Problem to work on:
Could you repeat the records below exactly, leaving out any pictures?

Multi-step shape edit data
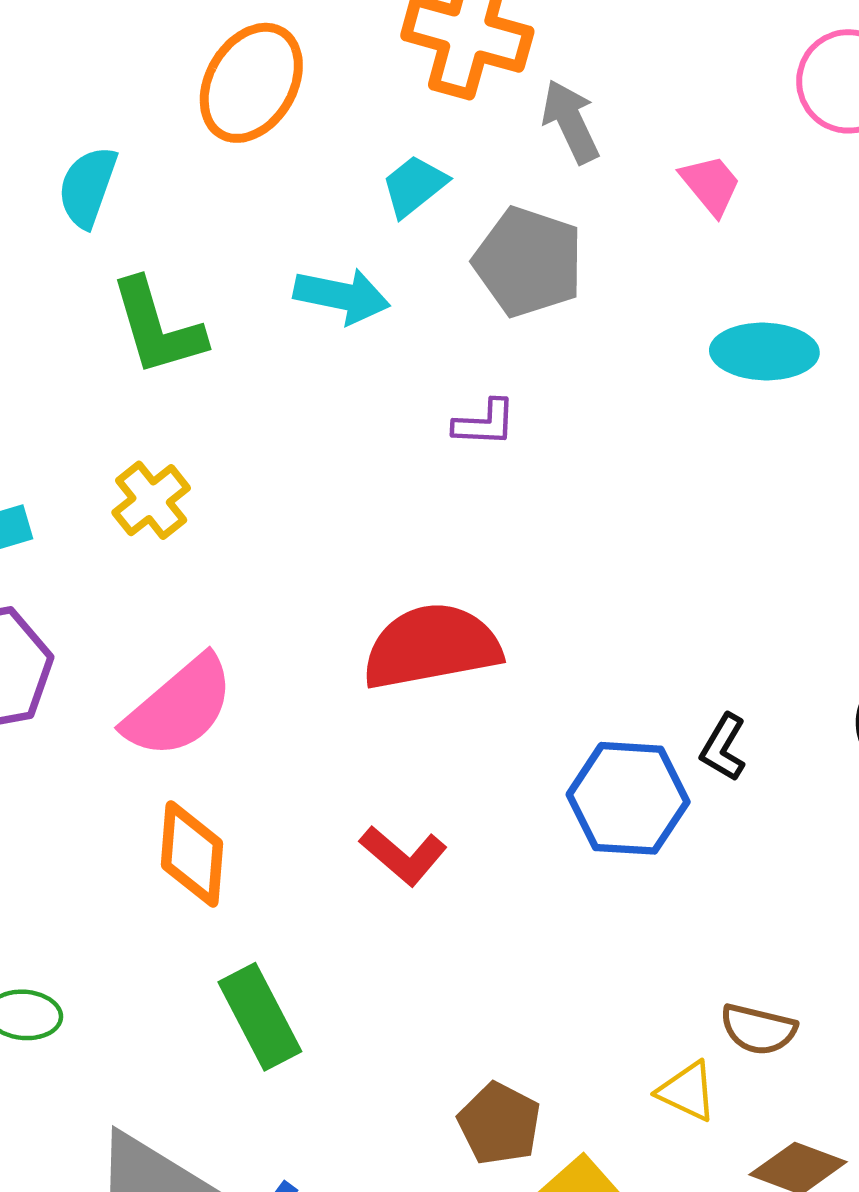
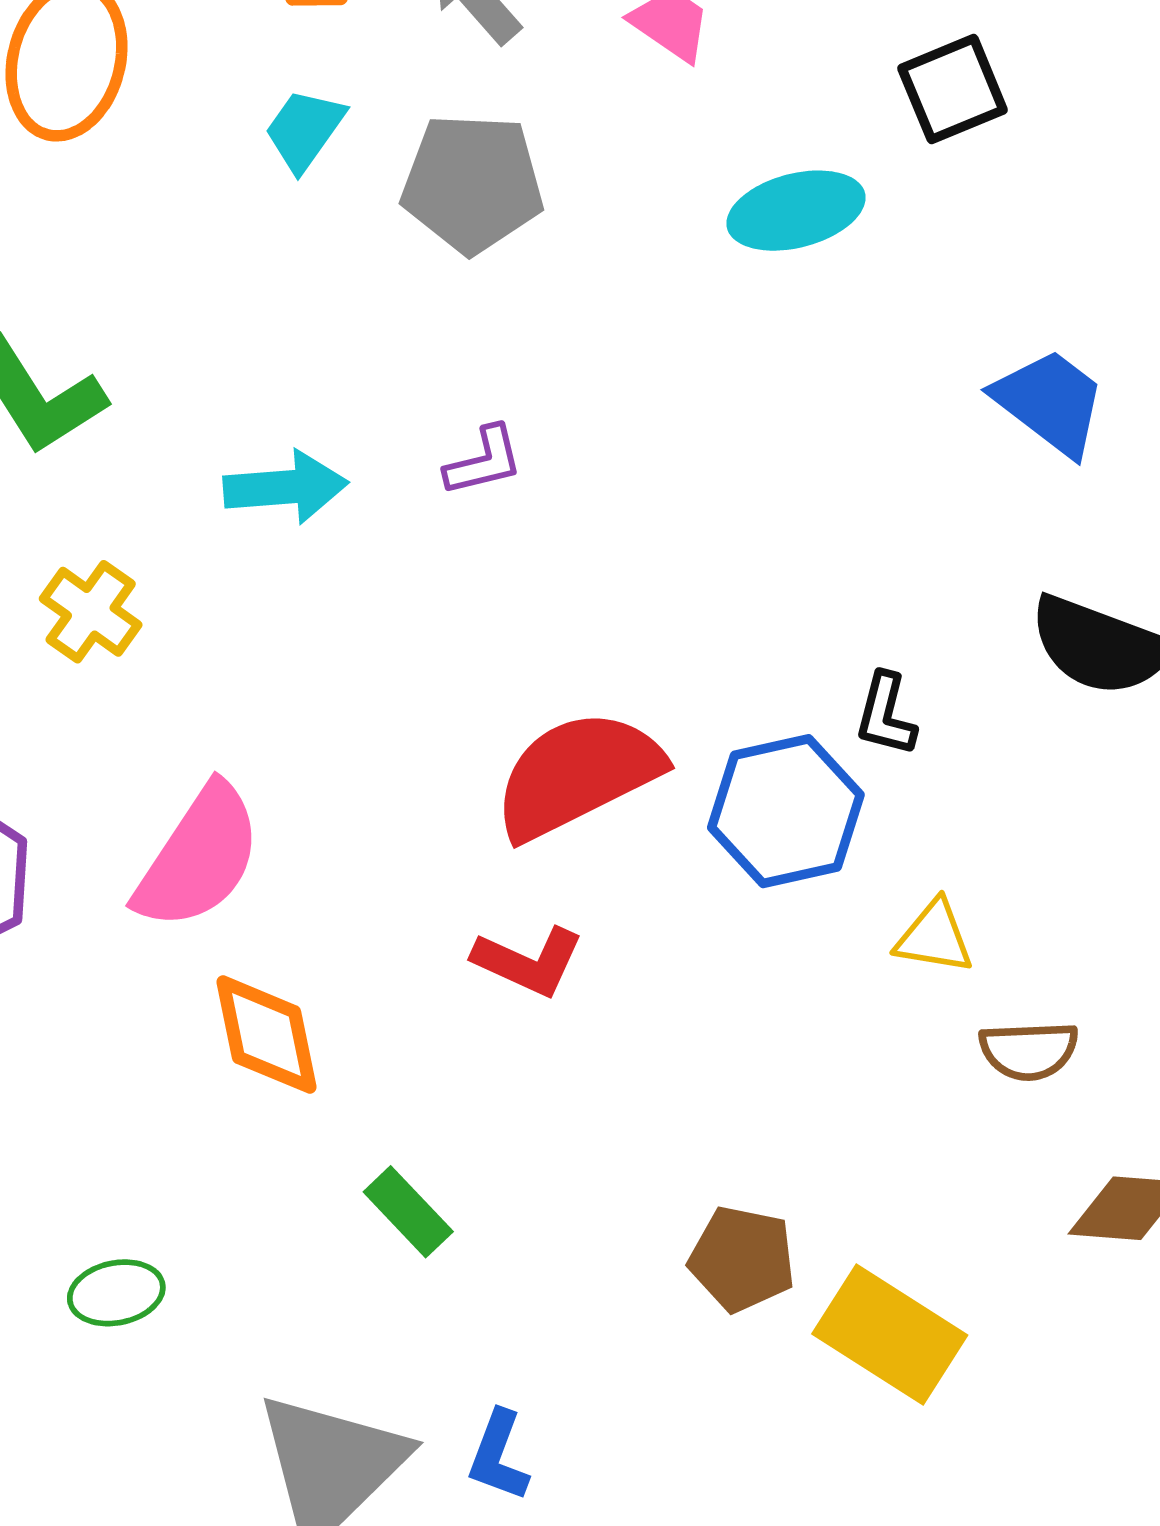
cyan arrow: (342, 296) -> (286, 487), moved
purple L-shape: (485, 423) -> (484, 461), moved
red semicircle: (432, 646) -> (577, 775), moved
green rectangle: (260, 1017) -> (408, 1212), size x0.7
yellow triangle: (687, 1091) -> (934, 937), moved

Response to this exercise:
cyan arrow: (342, 296) -> (286, 487), moved
purple L-shape: (485, 423) -> (484, 461), moved
red semicircle: (432, 646) -> (577, 775), moved
green rectangle: (260, 1017) -> (408, 1212), size x0.7
yellow triangle: (687, 1091) -> (934, 937), moved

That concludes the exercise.